TASK GOAL:
Omit the pictures, please, and give each record below again exactly.

WORKING DATA:

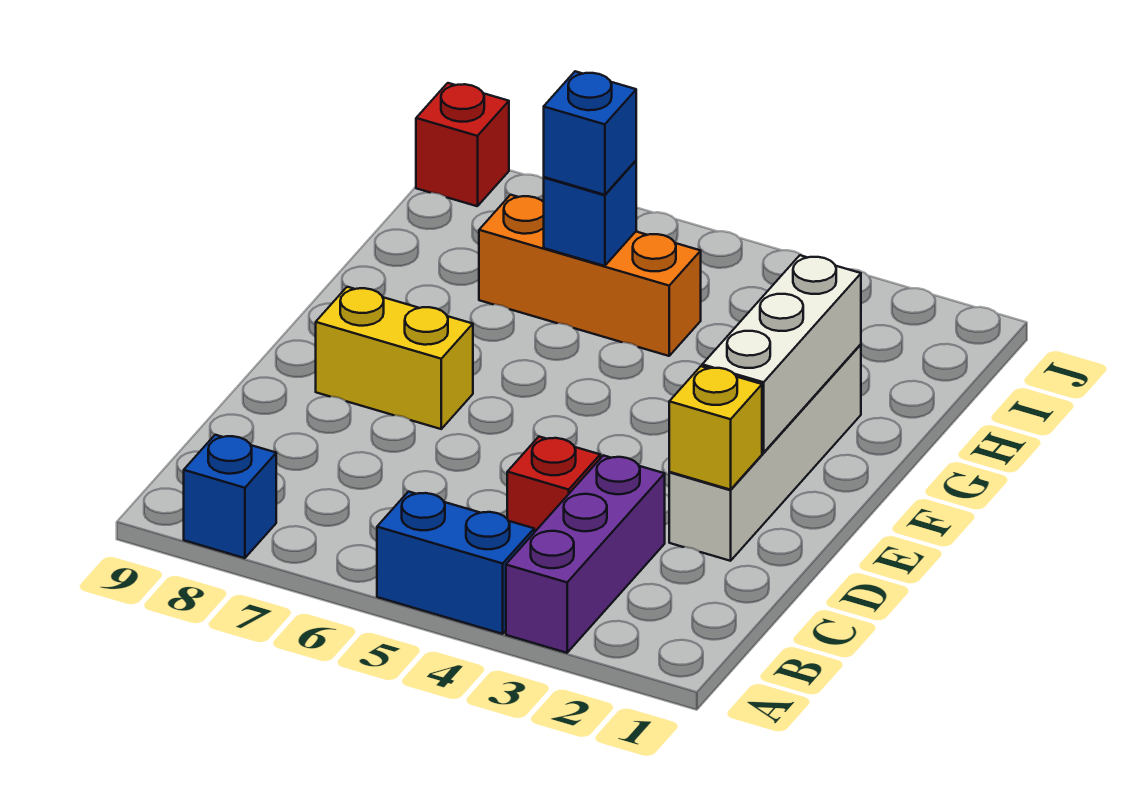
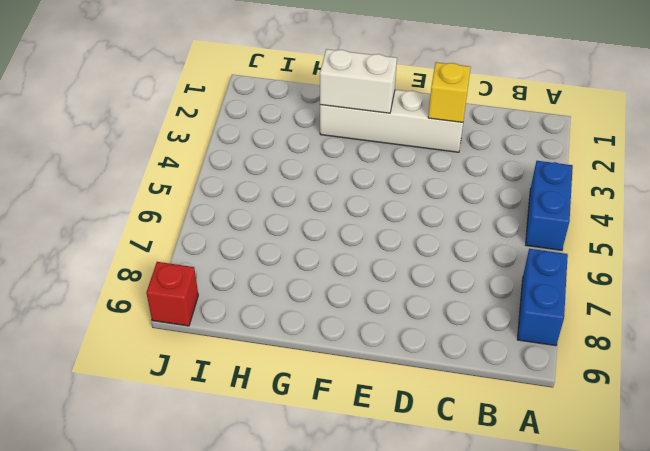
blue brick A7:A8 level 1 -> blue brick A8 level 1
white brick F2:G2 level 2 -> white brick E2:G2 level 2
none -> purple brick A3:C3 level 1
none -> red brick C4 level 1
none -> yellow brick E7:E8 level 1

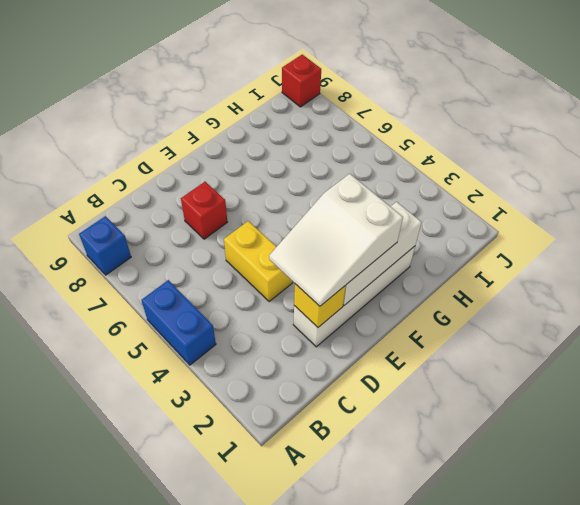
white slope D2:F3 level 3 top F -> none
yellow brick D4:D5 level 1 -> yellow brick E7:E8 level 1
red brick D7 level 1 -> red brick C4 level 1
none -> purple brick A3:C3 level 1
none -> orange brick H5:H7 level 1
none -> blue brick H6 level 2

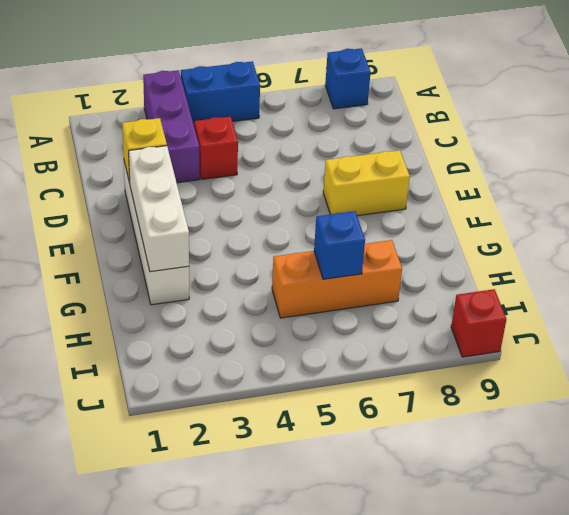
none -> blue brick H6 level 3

ANSWER TO THIS EXERCISE:
blue brick A7:A8 level 1 -> blue brick A8 level 1
white brick F2:G2 level 2 -> white brick E2:G2 level 2
none -> purple brick A3:C3 level 1
none -> red brick C4 level 1
none -> yellow brick E7:E8 level 1

white slope D2:F3 level 3 top F -> none
yellow brick D4:D5 level 1 -> yellow brick E7:E8 level 1
red brick D7 level 1 -> red brick C4 level 1
none -> purple brick A3:C3 level 1
none -> orange brick H5:H7 level 1
none -> blue brick H6 level 2

none -> blue brick H6 level 3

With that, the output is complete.